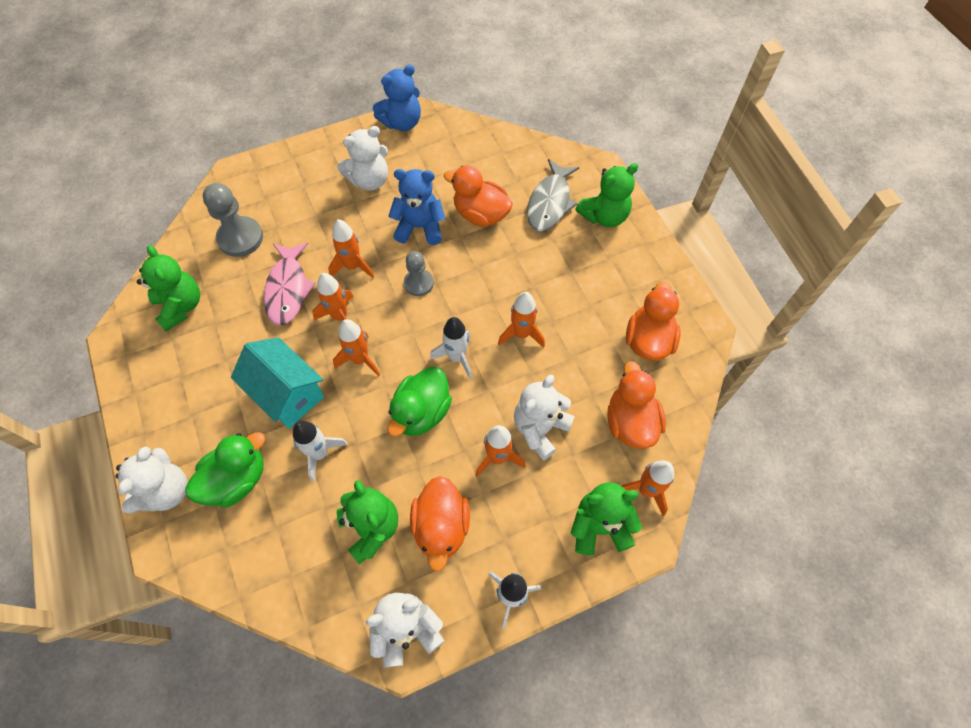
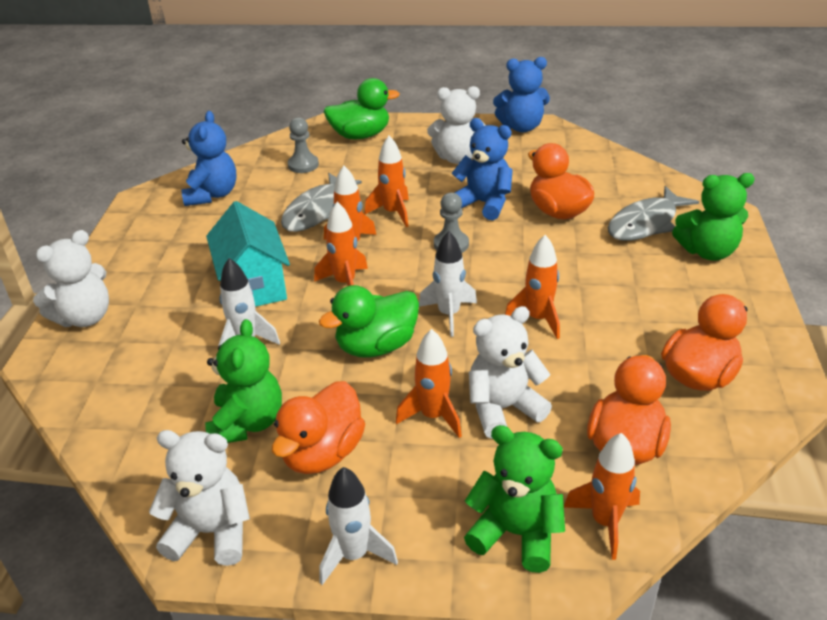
camera: 30 degrees right, 25 degrees down
green teddy bear [137,245,200,331] -> blue teddy bear [181,111,236,206]
green duck [185,432,265,508] -> green duck moved to [323,78,400,139]
grey pawn [203,183,263,257] -> grey pawn [288,117,319,173], size x0.64
pink fish [264,242,316,326] -> grey fish [281,173,362,232]

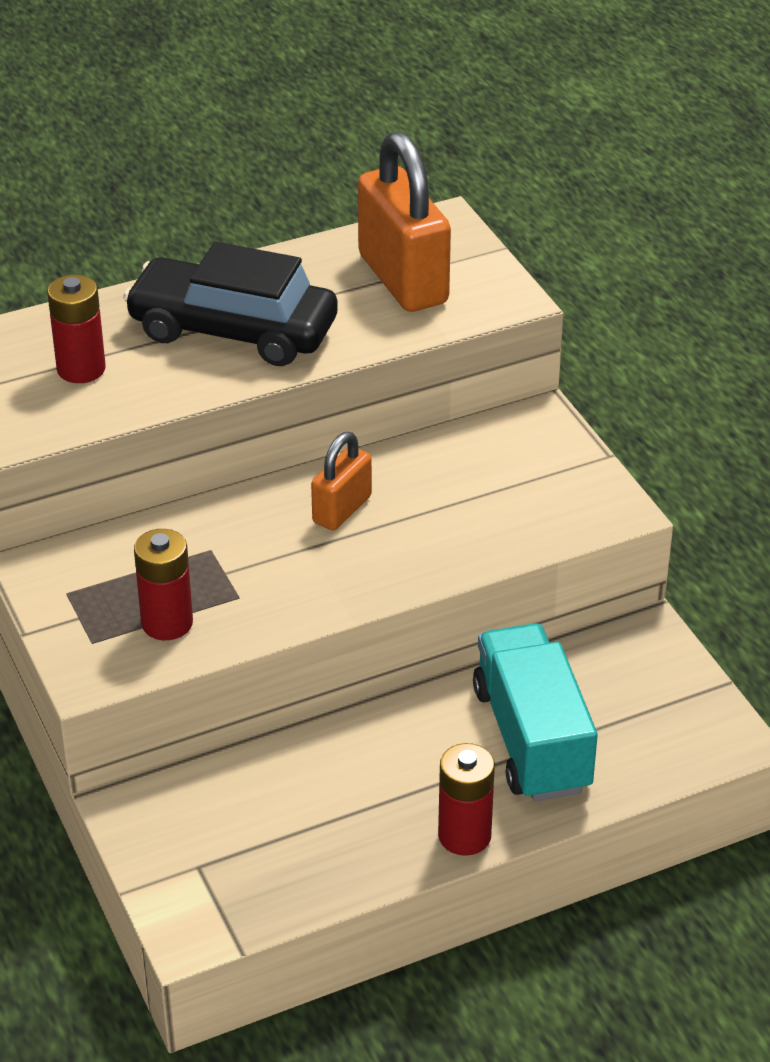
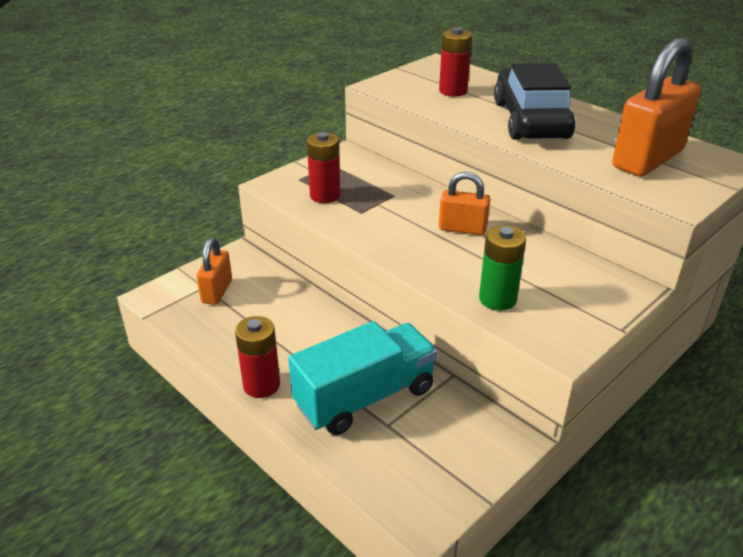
camera: 70 degrees right, 5 degrees down
none -> orange padlock [196,238,232,305]
none -> green battery [479,225,526,311]

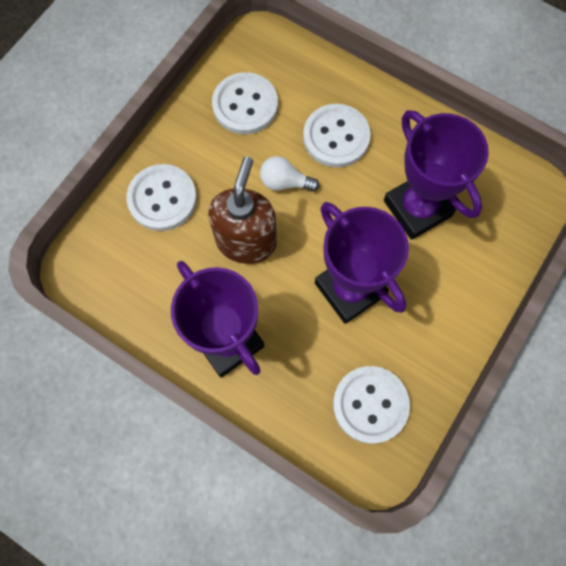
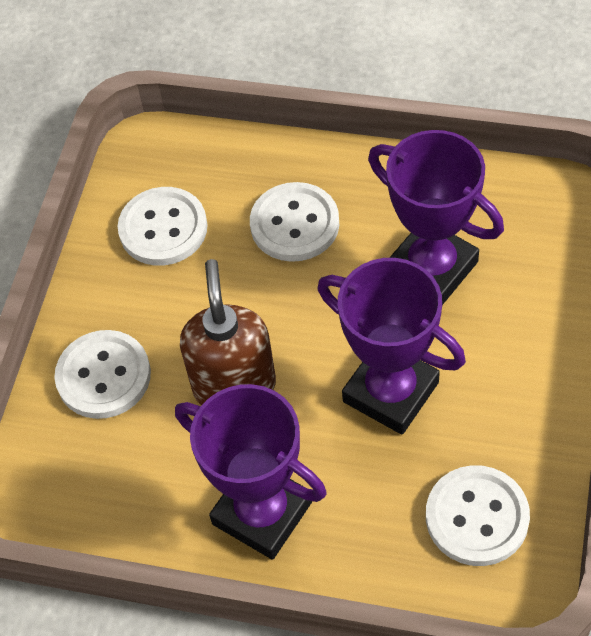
camera: 15 degrees left, 15 degrees down
white light bulb [260,156,319,192] -> none

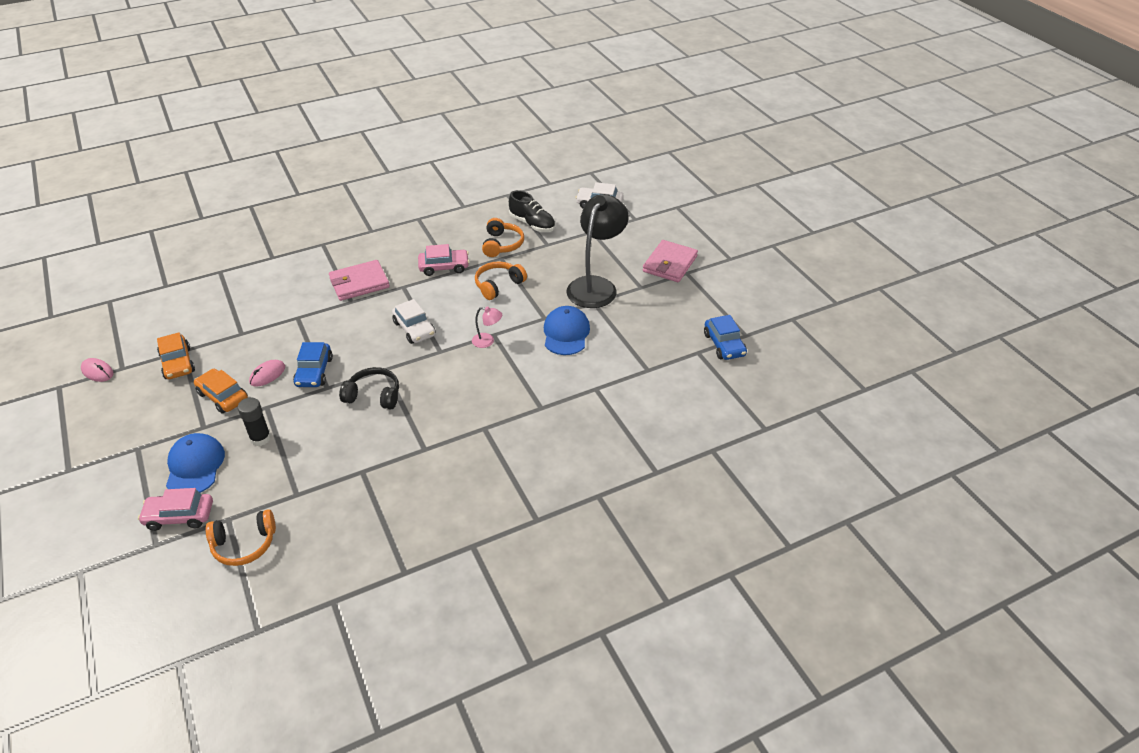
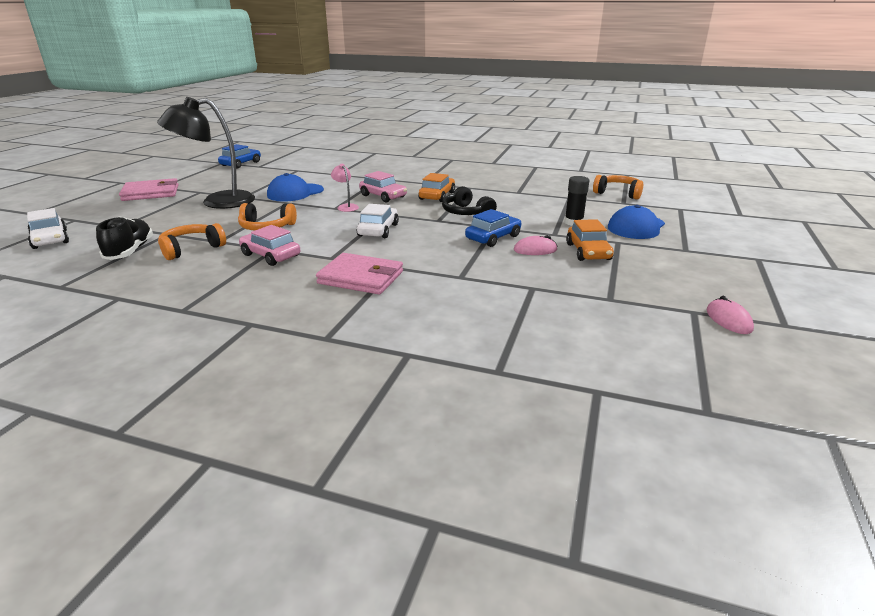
camera: 135 degrees left, 15 degrees down
pink car [138,488,213,531] -> pink car moved to [359,171,407,202]
orange car [157,332,195,379] -> orange car moved to [418,173,455,202]

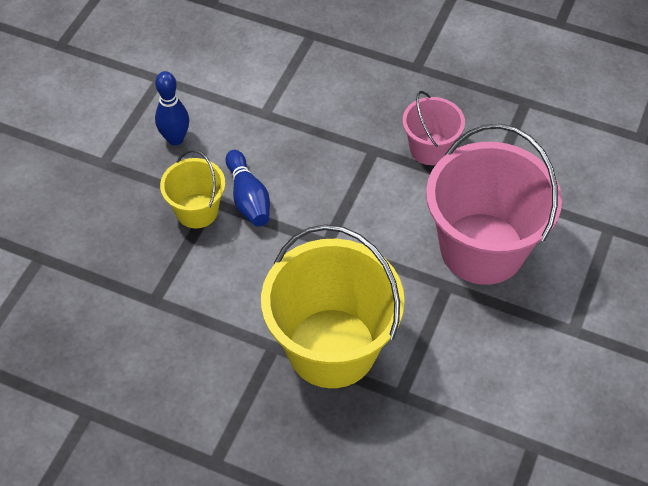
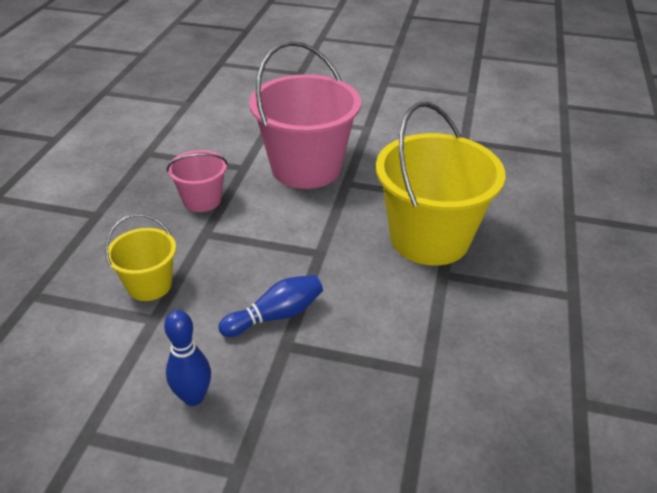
camera: 100 degrees left, 15 degrees down
yellow bucket [160,150,225,228] -> yellow bucket moved to [105,214,176,301]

REQUIREMENT: Leave every picture out and set down exactly the lines running from the one with "camera: 135 degrees left, 15 degrees down" to the last line of the material above.

EXERCISE OUTPUT:
camera: 135 degrees left, 15 degrees down
pink car [138,488,213,531] -> pink car moved to [359,171,407,202]
orange car [157,332,195,379] -> orange car moved to [418,173,455,202]

camera: 100 degrees left, 15 degrees down
yellow bucket [160,150,225,228] -> yellow bucket moved to [105,214,176,301]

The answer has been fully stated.